*** Opening THE DATA ***
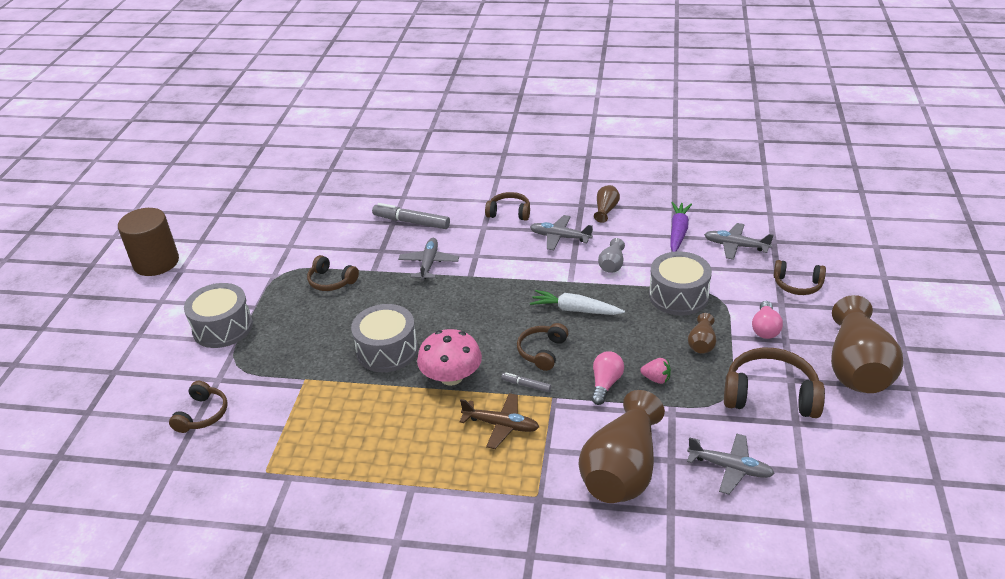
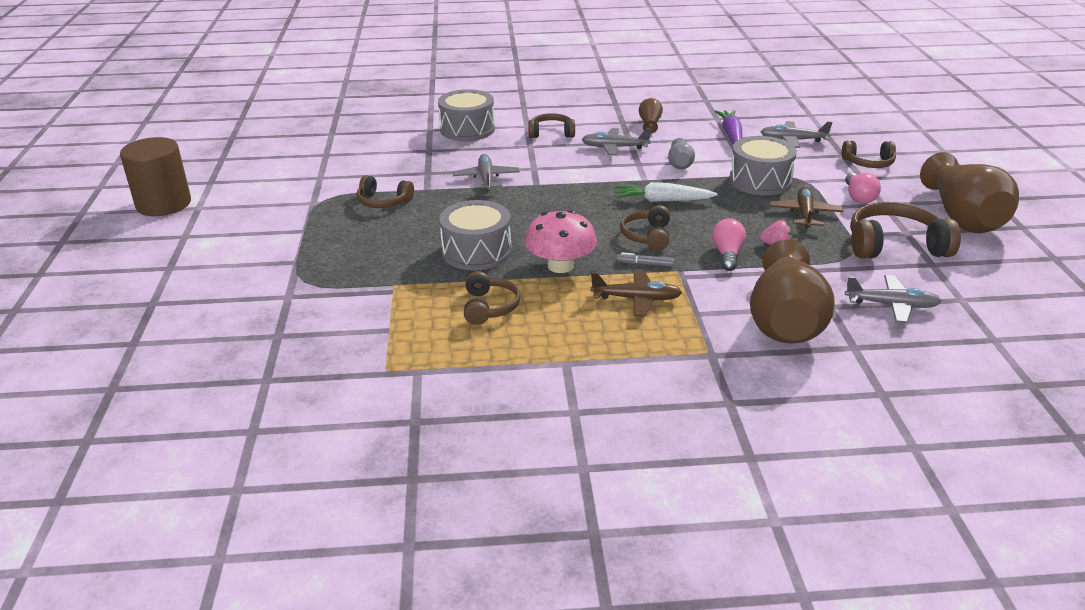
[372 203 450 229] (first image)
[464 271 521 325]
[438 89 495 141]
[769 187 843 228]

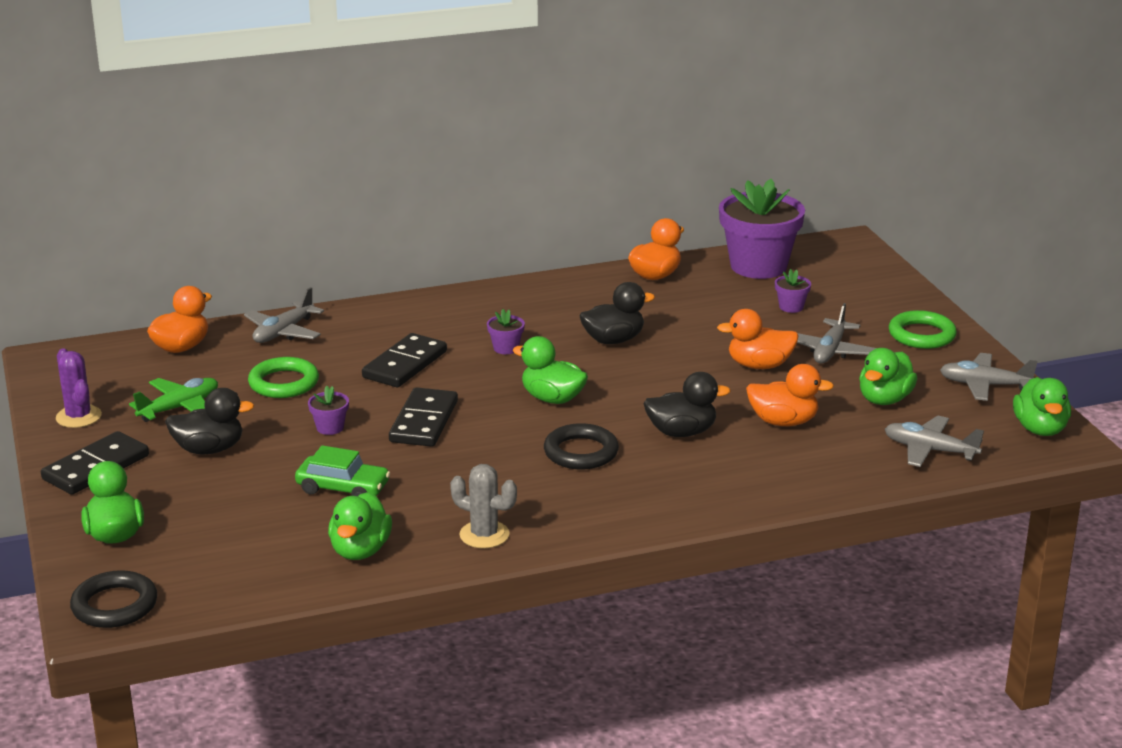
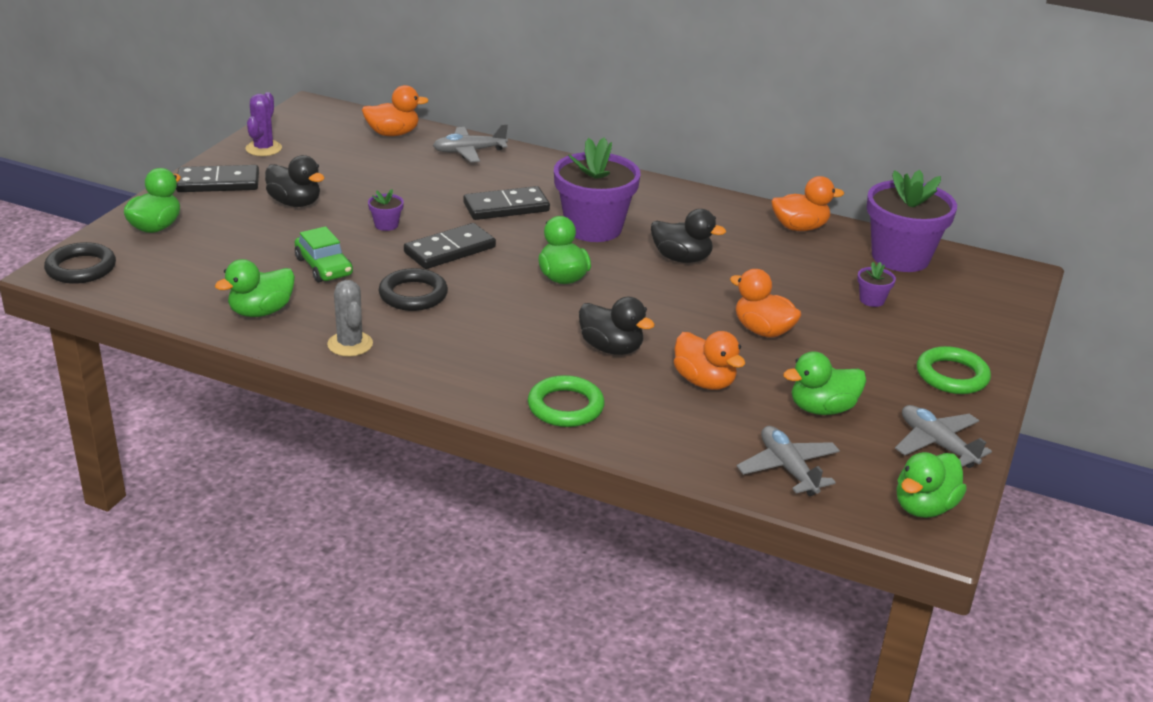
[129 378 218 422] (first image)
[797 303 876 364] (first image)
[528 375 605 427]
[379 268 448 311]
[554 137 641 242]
*** Closing THE DATA ***
Transcribe everything above exactly. Do not include the pictures.

[372 203 450 229] (first image)
[464 271 521 325]
[438 89 495 141]
[769 187 843 228]

[129 378 218 422] (first image)
[797 303 876 364] (first image)
[528 375 605 427]
[379 268 448 311]
[554 137 641 242]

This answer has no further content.